= Exercise goal =
Gather every line in the records below that contains the word "diamond".

= Data excerpts =
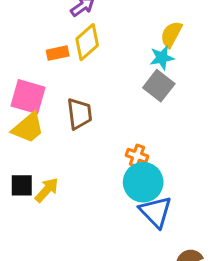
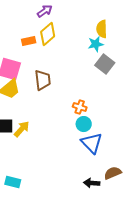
yellow semicircle: (171, 34) -> (102, 29), turned -30
gray square: (159, 86) -> (105, 64), moved
cyan circle: (143, 182) -> (84, 124), size x0.6

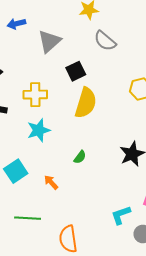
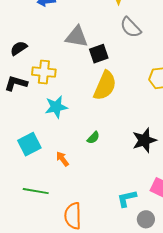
gray triangle: (49, 41) -> (77, 37), moved, turned 45
yellow cross: (35, 95) -> (44, 72), moved

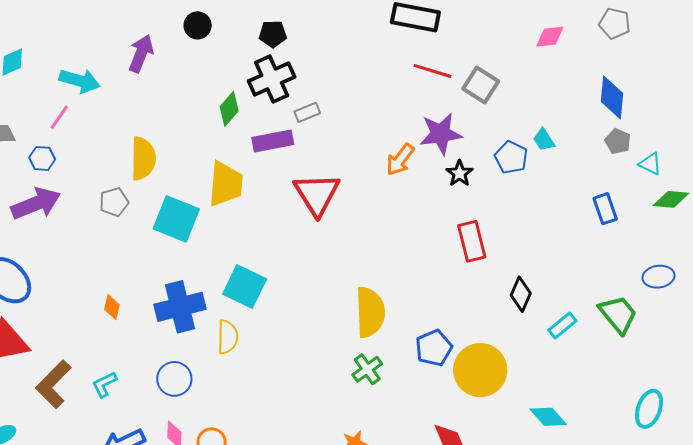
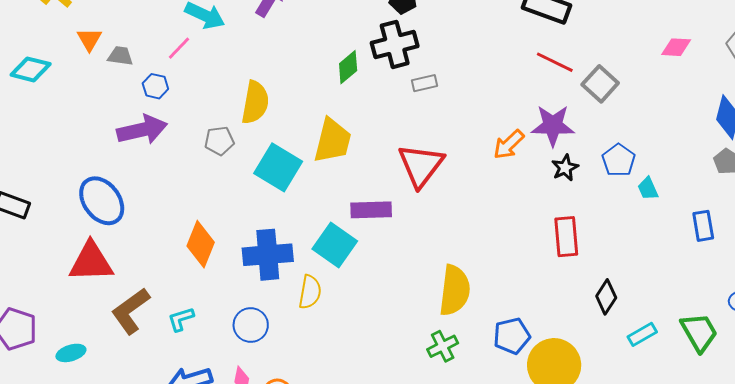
cyan trapezoid: (544, 140) -> (648, 189), moved
purple rectangle: (273, 141) -> (371, 210), moved
orange diamond: (112, 307) -> (201, 244), size x1.8

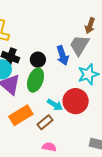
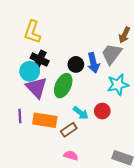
black circle: (38, 60) -> (76, 64), moved
red circle: (76, 101) -> (102, 111), size x0.6
orange rectangle: (21, 115) -> (45, 120), turned 35

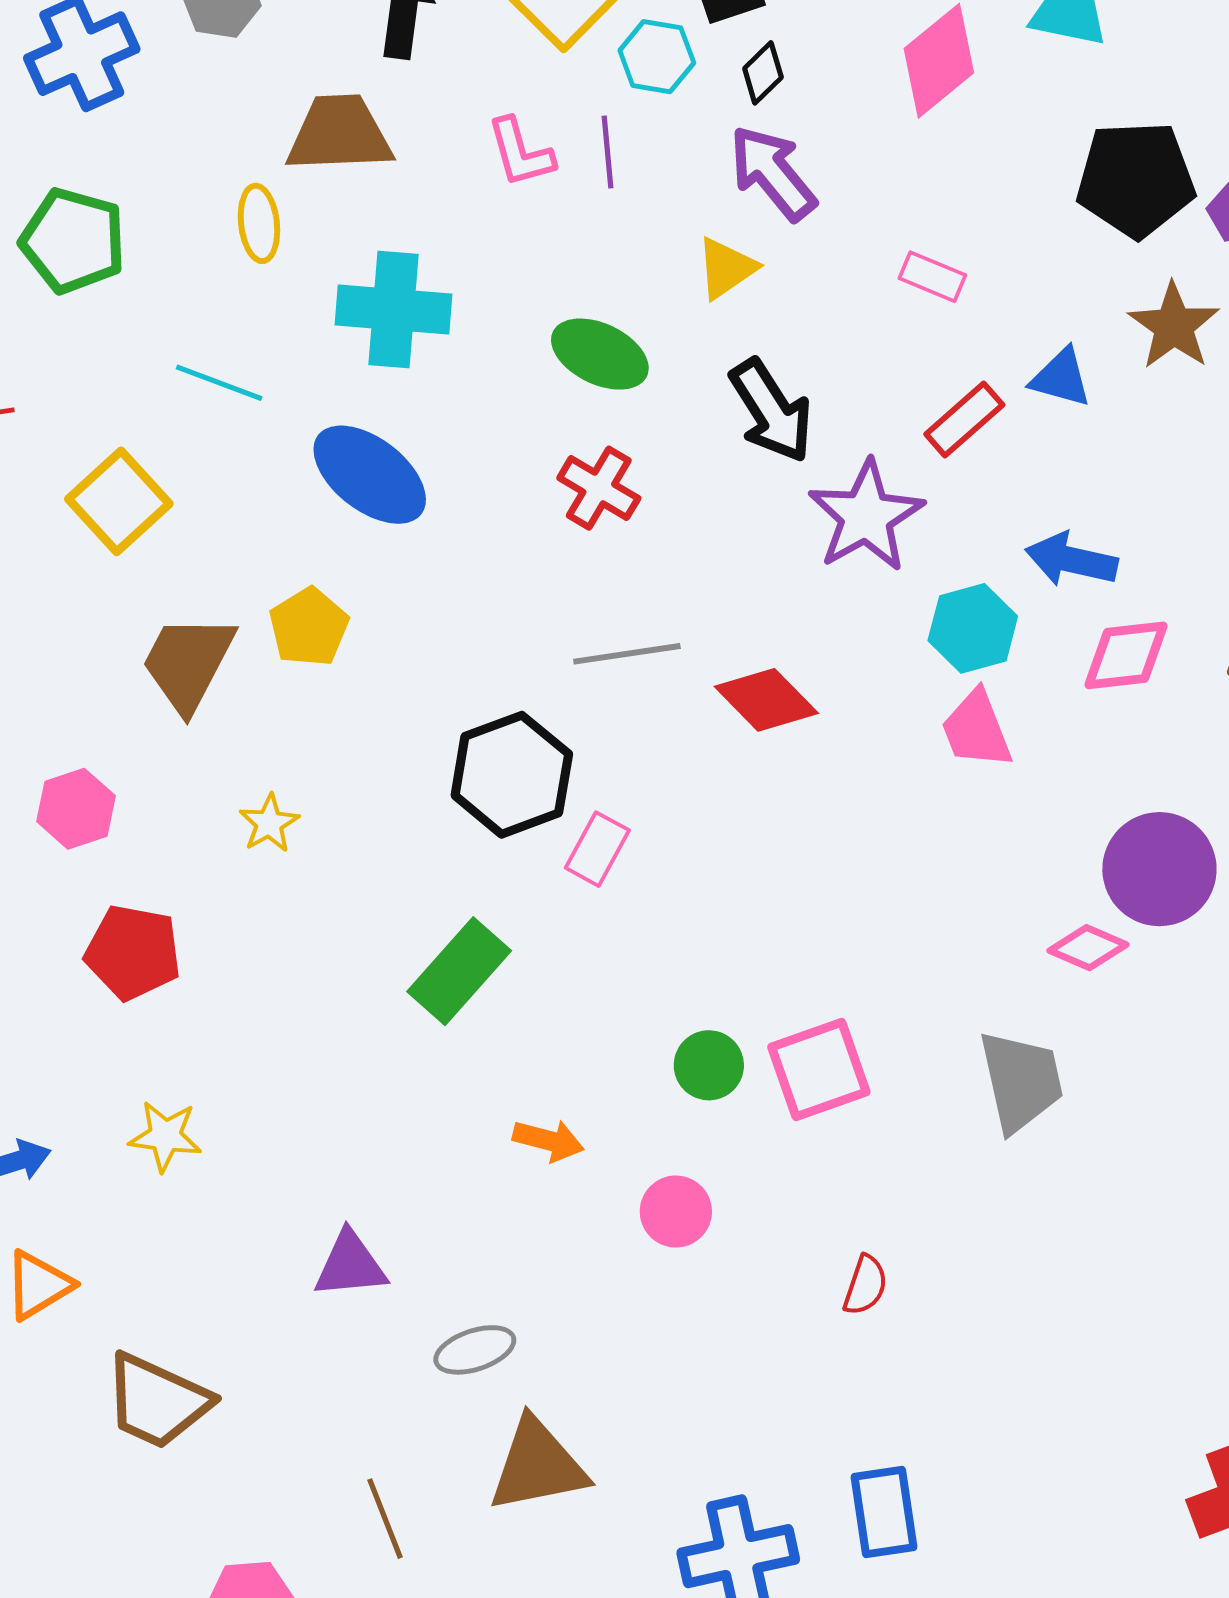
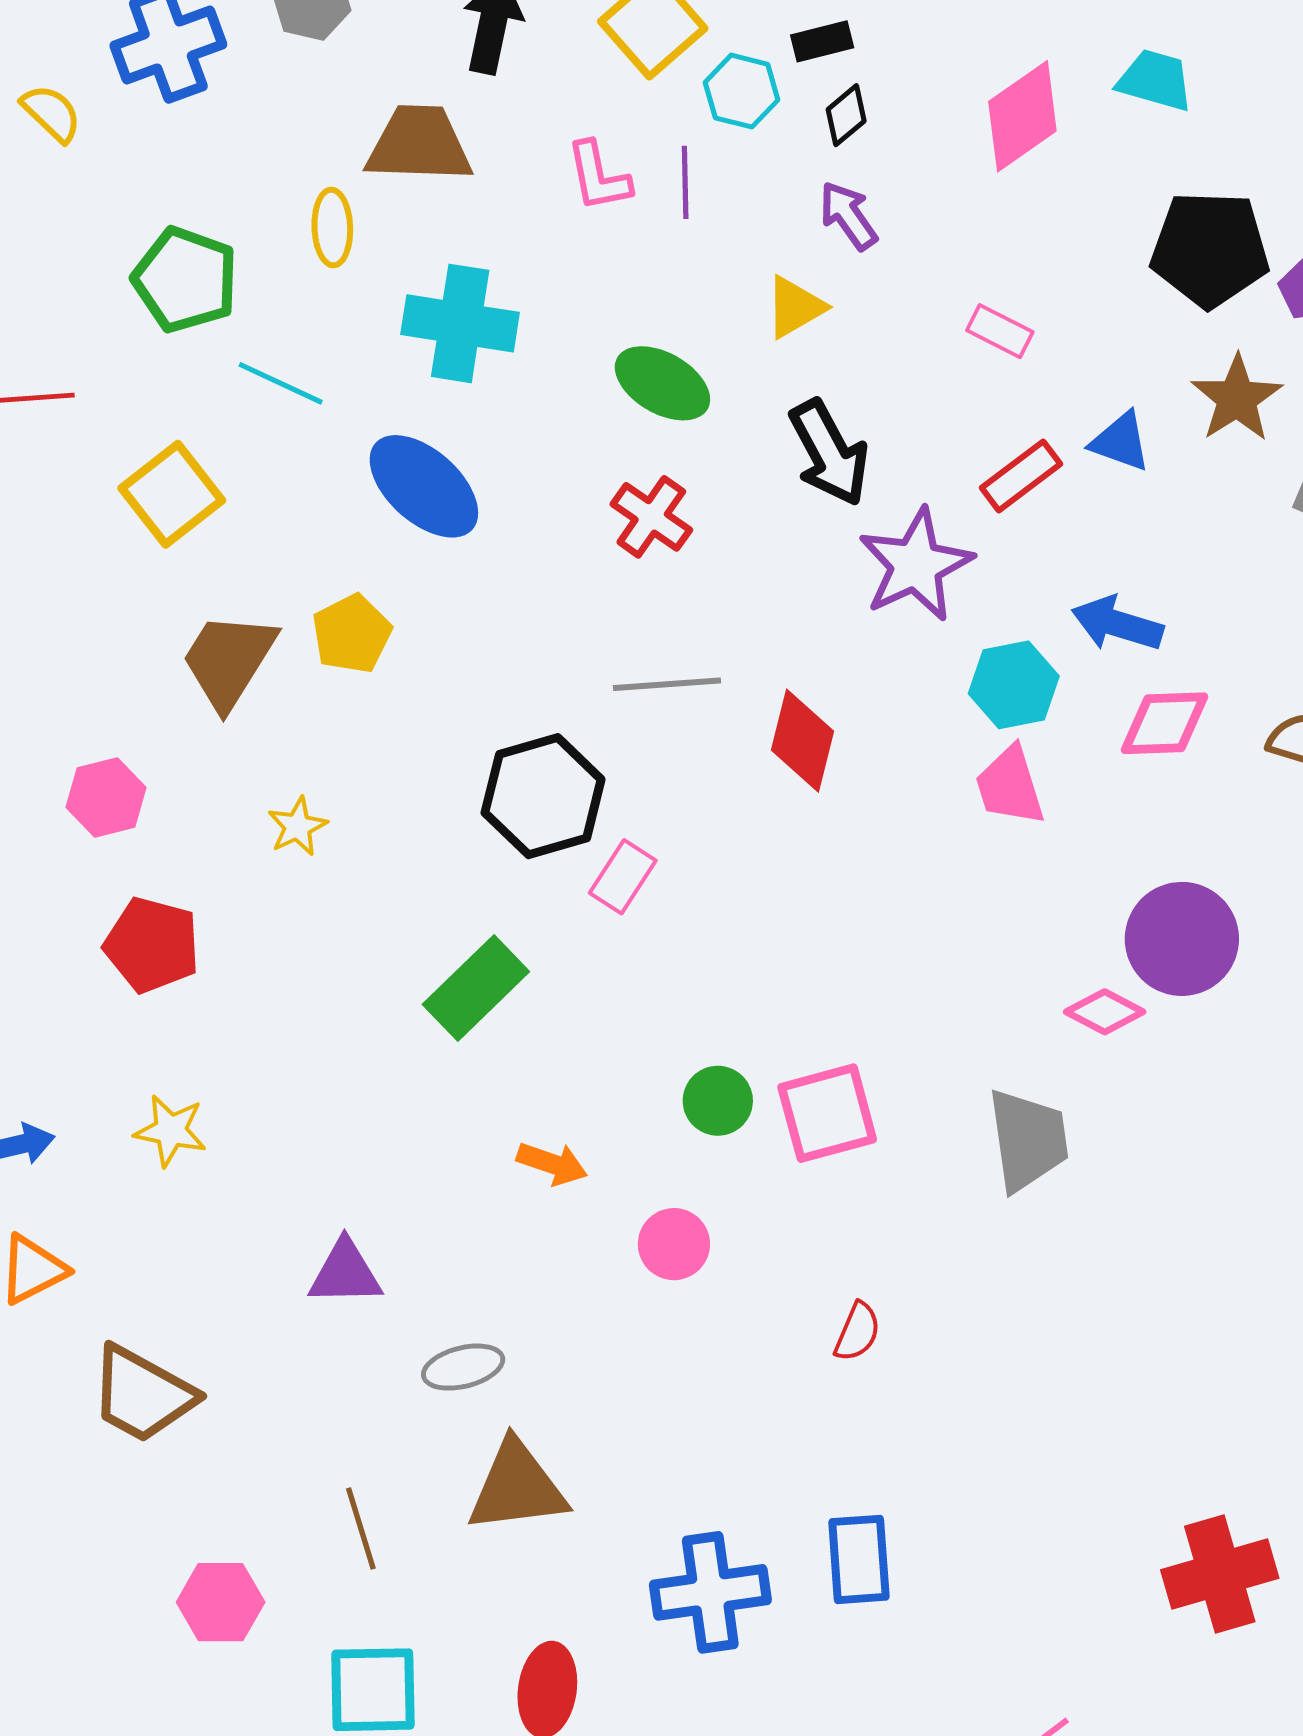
purple arrow: (773, 173) -> (848, 216), size x0.7
green pentagon: (73, 241) -> (185, 280), moved
red diamond: (766, 700) -> (802, 741), turned 54

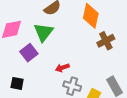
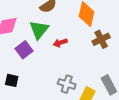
red arrow: (62, 68) -> (60, 43), moved

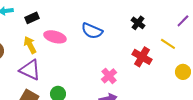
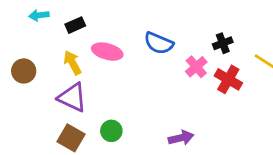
black cross: (138, 23) -> (223, 43), moved, turned 32
pink cross: (109, 76) -> (196, 67), moved

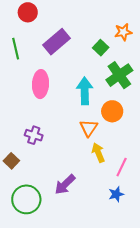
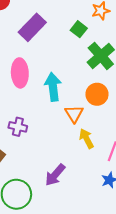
cyan arrow: (85, 91) -> (53, 87), moved

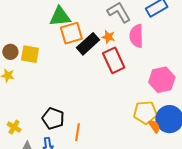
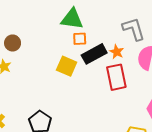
orange square: (71, 33) -> (80, 39), size x0.6
yellow square: (30, 54) -> (67, 66), moved

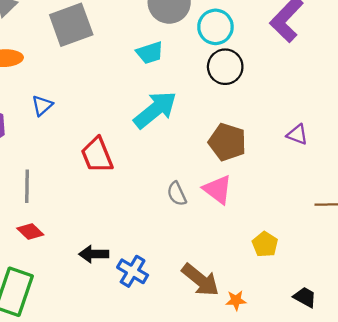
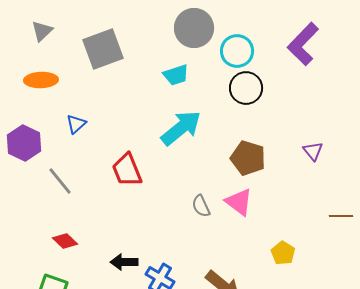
purple triangle: (297, 135) -> (313, 151), turned 30
gray line: (27, 186) -> (60, 181), moved, turned -40

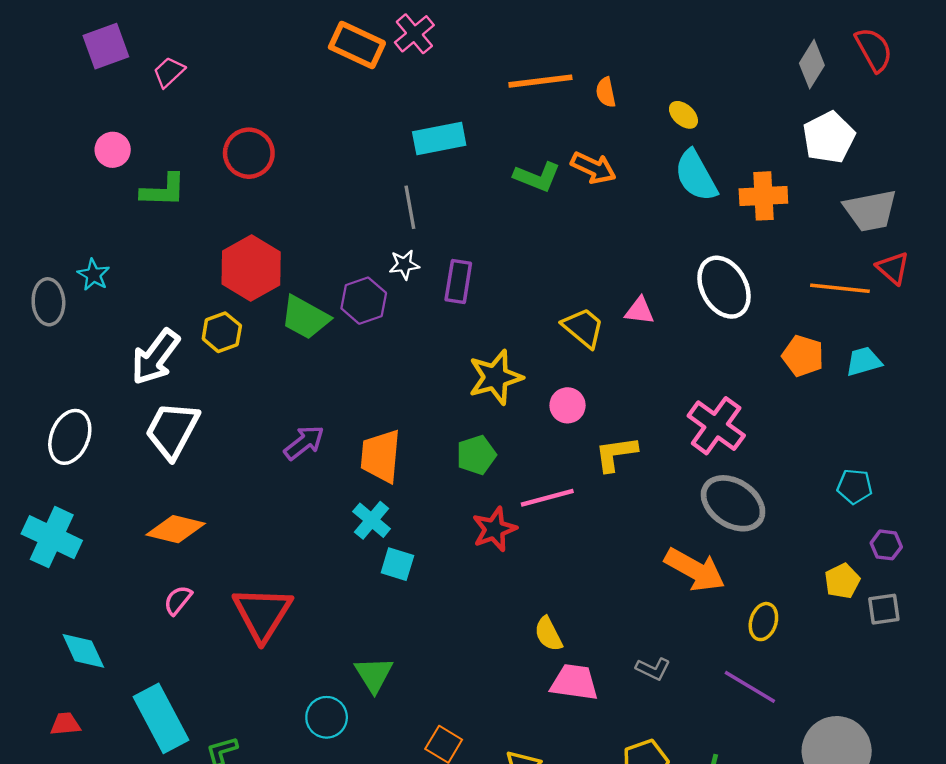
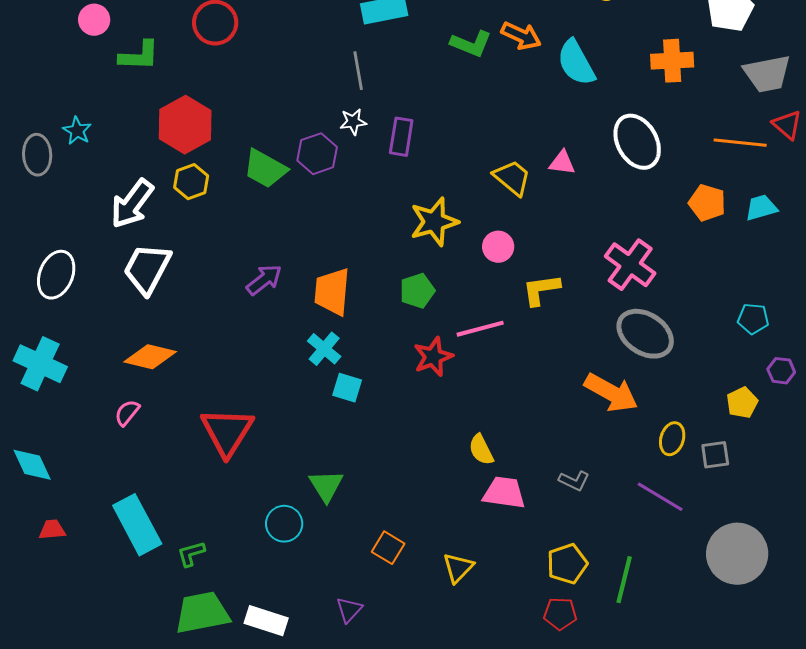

= Response to the exercise =
orange diamond: (112, 307) -> (201, 244), size x1.8
red diamond: (766, 700) -> (802, 741), turned 54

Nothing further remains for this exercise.